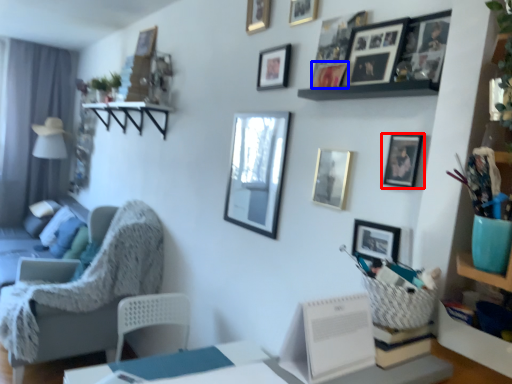
Question: Among these objects, which one is farthest to the camera, picture frame (highlighted by a red box) or picture frame (highlighted by a blue box)?

Choices:
 (A) picture frame
 (B) picture frame

Answer: (B)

== == ==

# Work item:
Copy the rows above word for word, leaving the pictures out.

# The answer:
Question: Among these objects, which one is farthest to the camera, picture frame (highlighted by a red box) or picture frame (highlighted by a blue box)?

Choices:
 (A) picture frame
 (B) picture frame

Answer: (B)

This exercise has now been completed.